TO DO
Report all lines of the records that contain "none".

(Collection entries)
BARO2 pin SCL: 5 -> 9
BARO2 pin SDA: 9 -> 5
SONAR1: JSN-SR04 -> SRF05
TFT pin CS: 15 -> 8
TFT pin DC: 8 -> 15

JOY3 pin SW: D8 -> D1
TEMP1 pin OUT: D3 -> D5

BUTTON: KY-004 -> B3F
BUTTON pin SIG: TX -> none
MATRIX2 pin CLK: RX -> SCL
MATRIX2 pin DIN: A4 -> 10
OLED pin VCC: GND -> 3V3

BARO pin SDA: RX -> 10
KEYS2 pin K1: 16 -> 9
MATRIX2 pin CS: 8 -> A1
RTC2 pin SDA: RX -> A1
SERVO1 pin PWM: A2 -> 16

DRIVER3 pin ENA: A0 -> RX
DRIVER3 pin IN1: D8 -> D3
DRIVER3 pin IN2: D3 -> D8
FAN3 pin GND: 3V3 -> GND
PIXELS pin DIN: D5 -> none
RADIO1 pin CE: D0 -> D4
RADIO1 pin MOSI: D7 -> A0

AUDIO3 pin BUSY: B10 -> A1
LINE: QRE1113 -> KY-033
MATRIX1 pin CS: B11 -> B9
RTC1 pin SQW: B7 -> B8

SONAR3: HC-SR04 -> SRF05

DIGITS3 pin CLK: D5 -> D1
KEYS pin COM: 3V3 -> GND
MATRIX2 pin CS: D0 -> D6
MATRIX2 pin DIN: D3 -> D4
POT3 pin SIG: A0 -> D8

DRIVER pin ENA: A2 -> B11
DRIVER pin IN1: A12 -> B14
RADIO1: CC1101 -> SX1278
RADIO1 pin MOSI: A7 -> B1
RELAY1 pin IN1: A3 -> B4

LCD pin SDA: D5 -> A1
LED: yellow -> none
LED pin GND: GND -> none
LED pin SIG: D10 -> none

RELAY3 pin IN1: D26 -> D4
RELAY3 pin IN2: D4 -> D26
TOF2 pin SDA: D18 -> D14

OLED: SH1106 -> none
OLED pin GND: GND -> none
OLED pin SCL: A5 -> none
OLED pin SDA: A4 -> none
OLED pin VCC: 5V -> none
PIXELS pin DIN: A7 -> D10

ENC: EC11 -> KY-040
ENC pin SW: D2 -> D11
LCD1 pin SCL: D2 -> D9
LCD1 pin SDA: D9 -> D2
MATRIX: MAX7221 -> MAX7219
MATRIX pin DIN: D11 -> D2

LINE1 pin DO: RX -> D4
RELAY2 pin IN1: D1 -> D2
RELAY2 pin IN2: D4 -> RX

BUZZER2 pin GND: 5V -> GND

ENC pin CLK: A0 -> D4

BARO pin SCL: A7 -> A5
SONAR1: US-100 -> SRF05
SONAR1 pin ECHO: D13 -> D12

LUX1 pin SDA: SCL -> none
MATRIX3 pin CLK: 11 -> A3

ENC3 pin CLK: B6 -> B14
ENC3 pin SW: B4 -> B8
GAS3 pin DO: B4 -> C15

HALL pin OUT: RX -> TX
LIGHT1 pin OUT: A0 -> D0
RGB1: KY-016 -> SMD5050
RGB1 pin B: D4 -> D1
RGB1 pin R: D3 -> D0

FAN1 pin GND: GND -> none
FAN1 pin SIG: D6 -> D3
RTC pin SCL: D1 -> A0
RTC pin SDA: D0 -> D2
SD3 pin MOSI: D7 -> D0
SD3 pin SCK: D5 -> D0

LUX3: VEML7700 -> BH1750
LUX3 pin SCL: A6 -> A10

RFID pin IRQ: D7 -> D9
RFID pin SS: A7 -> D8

SOLUTION TO THIS PROBLEM
BUTTON pin SIG: TX -> none
PIXELS pin DIN: D5 -> none
LED: yellow -> none
LED pin GND: GND -> none
LED pin SIG: D10 -> none
OLED: SH1106 -> none
OLED pin GND: GND -> none
OLED pin SCL: A5 -> none
OLED pin SDA: A4 -> none
OLED pin VCC: 5V -> none
LUX1 pin SDA: SCL -> none
FAN1 pin GND: GND -> none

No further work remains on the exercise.